GIVEN INFORMATION:
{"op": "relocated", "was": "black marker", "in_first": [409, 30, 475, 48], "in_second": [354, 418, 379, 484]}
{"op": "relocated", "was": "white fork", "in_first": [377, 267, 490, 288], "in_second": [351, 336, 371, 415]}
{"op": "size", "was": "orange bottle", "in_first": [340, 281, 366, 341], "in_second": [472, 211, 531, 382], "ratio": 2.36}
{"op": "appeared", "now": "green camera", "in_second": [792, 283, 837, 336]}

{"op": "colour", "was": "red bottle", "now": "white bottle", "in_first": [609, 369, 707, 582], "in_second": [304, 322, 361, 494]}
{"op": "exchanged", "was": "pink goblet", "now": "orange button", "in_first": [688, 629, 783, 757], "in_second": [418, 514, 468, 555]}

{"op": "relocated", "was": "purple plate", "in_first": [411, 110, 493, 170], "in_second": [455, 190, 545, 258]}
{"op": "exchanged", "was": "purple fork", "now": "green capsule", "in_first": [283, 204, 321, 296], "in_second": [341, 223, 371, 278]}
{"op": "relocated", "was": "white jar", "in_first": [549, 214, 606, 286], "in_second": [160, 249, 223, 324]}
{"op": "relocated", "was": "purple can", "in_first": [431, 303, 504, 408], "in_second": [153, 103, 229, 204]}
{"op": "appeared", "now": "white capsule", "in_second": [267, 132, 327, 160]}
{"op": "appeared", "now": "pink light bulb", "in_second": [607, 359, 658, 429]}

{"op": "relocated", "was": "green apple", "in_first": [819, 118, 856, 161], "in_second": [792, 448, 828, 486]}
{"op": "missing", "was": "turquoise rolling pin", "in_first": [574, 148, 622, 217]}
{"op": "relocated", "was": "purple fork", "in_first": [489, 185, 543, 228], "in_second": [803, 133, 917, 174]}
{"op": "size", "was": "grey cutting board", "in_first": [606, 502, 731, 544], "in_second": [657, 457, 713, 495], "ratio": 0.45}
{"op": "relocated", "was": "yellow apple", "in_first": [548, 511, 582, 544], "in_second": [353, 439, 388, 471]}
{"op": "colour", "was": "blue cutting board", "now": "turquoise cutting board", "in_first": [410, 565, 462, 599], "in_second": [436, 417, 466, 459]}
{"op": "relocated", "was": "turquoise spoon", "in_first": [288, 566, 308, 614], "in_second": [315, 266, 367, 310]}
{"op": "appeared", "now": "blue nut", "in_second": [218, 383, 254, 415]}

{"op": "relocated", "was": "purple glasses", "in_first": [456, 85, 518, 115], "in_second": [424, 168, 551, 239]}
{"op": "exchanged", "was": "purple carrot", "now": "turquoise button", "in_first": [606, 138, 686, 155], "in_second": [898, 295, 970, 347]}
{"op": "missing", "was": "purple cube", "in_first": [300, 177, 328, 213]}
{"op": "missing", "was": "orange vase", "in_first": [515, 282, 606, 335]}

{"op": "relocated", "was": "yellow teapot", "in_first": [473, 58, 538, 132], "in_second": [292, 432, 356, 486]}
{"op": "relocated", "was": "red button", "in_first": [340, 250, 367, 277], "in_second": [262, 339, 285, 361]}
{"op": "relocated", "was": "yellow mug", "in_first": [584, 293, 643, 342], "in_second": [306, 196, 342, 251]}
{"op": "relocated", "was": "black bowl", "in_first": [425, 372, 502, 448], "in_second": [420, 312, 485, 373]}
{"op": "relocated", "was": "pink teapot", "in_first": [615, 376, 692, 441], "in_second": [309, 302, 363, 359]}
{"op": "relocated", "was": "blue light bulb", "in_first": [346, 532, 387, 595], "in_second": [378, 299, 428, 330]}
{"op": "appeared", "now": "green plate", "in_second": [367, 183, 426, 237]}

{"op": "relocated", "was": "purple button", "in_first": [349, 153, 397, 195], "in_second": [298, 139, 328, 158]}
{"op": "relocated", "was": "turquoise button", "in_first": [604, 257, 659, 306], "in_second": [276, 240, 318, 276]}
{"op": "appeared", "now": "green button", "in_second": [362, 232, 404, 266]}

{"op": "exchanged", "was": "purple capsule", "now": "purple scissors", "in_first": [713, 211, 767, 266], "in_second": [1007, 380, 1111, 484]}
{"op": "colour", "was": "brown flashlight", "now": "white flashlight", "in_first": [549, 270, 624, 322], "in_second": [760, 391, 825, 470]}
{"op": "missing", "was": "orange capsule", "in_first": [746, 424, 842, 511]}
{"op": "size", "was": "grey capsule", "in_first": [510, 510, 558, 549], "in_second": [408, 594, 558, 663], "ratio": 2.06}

TASK TO COMPLETE:
Retype the data shown above so that each line matches the original.

FINAL ANSWER:
{"op": "relocated", "was": "black marker", "in_first": [409, 30, 475, 48], "in_second": [354, 418, 379, 484]}
{"op": "relocated", "was": "white fork", "in_first": [377, 267, 490, 288], "in_second": [351, 336, 371, 415]}
{"op": "size", "was": "orange bottle", "in_first": [340, 281, 366, 341], "in_second": [472, 211, 531, 382], "ratio": 2.36}
{"op": "appeared", "now": "green camera", "in_second": [792, 283, 837, 336]}

{"op": "colour", "was": "red bottle", "now": "white bottle", "in_first": [609, 369, 707, 582], "in_second": [304, 322, 361, 494]}
{"op": "exchanged", "was": "pink goblet", "now": "orange button", "in_first": [688, 629, 783, 757], "in_second": [418, 514, 468, 555]}

{"op": "relocated", "was": "purple plate", "in_first": [411, 110, 493, 170], "in_second": [455, 190, 545, 258]}
{"op": "exchanged", "was": "purple fork", "now": "green capsule", "in_first": [283, 204, 321, 296], "in_second": [341, 223, 371, 278]}
{"op": "relocated", "was": "white jar", "in_first": [549, 214, 606, 286], "in_second": [160, 249, 223, 324]}
{"op": "relocated", "was": "purple can", "in_first": [431, 303, 504, 408], "in_second": [153, 103, 229, 204]}
{"op": "appeared", "now": "white capsule", "in_second": [267, 132, 327, 160]}
{"op": "appeared", "now": "pink light bulb", "in_second": [607, 359, 658, 429]}

{"op": "relocated", "was": "green apple", "in_first": [819, 118, 856, 161], "in_second": [792, 448, 828, 486]}
{"op": "missing", "was": "turquoise rolling pin", "in_first": [574, 148, 622, 217]}
{"op": "relocated", "was": "purple fork", "in_first": [489, 185, 543, 228], "in_second": [803, 133, 917, 174]}
{"op": "size", "was": "grey cutting board", "in_first": [606, 502, 731, 544], "in_second": [657, 457, 713, 495], "ratio": 0.45}
{"op": "relocated", "was": "yellow apple", "in_first": [548, 511, 582, 544], "in_second": [353, 439, 388, 471]}
{"op": "colour", "was": "blue cutting board", "now": "turquoise cutting board", "in_first": [410, 565, 462, 599], "in_second": [436, 417, 466, 459]}
{"op": "relocated", "was": "turquoise spoon", "in_first": [288, 566, 308, 614], "in_second": [315, 266, 367, 310]}
{"op": "appeared", "now": "blue nut", "in_second": [218, 383, 254, 415]}

{"op": "relocated", "was": "purple glasses", "in_first": [456, 85, 518, 115], "in_second": [424, 168, 551, 239]}
{"op": "exchanged", "was": "purple carrot", "now": "turquoise button", "in_first": [606, 138, 686, 155], "in_second": [898, 295, 970, 347]}
{"op": "missing", "was": "purple cube", "in_first": [300, 177, 328, 213]}
{"op": "missing", "was": "orange vase", "in_first": [515, 282, 606, 335]}

{"op": "relocated", "was": "yellow teapot", "in_first": [473, 58, 538, 132], "in_second": [292, 432, 356, 486]}
{"op": "relocated", "was": "red button", "in_first": [340, 250, 367, 277], "in_second": [262, 339, 285, 361]}
{"op": "relocated", "was": "yellow mug", "in_first": [584, 293, 643, 342], "in_second": [306, 196, 342, 251]}
{"op": "relocated", "was": "black bowl", "in_first": [425, 372, 502, 448], "in_second": [420, 312, 485, 373]}
{"op": "relocated", "was": "pink teapot", "in_first": [615, 376, 692, 441], "in_second": [309, 302, 363, 359]}
{"op": "relocated", "was": "blue light bulb", "in_first": [346, 532, 387, 595], "in_second": [378, 299, 428, 330]}
{"op": "appeared", "now": "green plate", "in_second": [367, 183, 426, 237]}

{"op": "relocated", "was": "purple button", "in_first": [349, 153, 397, 195], "in_second": [298, 139, 328, 158]}
{"op": "relocated", "was": "turquoise button", "in_first": [604, 257, 659, 306], "in_second": [276, 240, 318, 276]}
{"op": "appeared", "now": "green button", "in_second": [362, 232, 404, 266]}

{"op": "exchanged", "was": "purple capsule", "now": "purple scissors", "in_first": [713, 211, 767, 266], "in_second": [1007, 380, 1111, 484]}
{"op": "colour", "was": "brown flashlight", "now": "white flashlight", "in_first": [549, 270, 624, 322], "in_second": [760, 391, 825, 470]}
{"op": "missing", "was": "orange capsule", "in_first": [746, 424, 842, 511]}
{"op": "size", "was": "grey capsule", "in_first": [510, 510, 558, 549], "in_second": [408, 594, 558, 663], "ratio": 2.06}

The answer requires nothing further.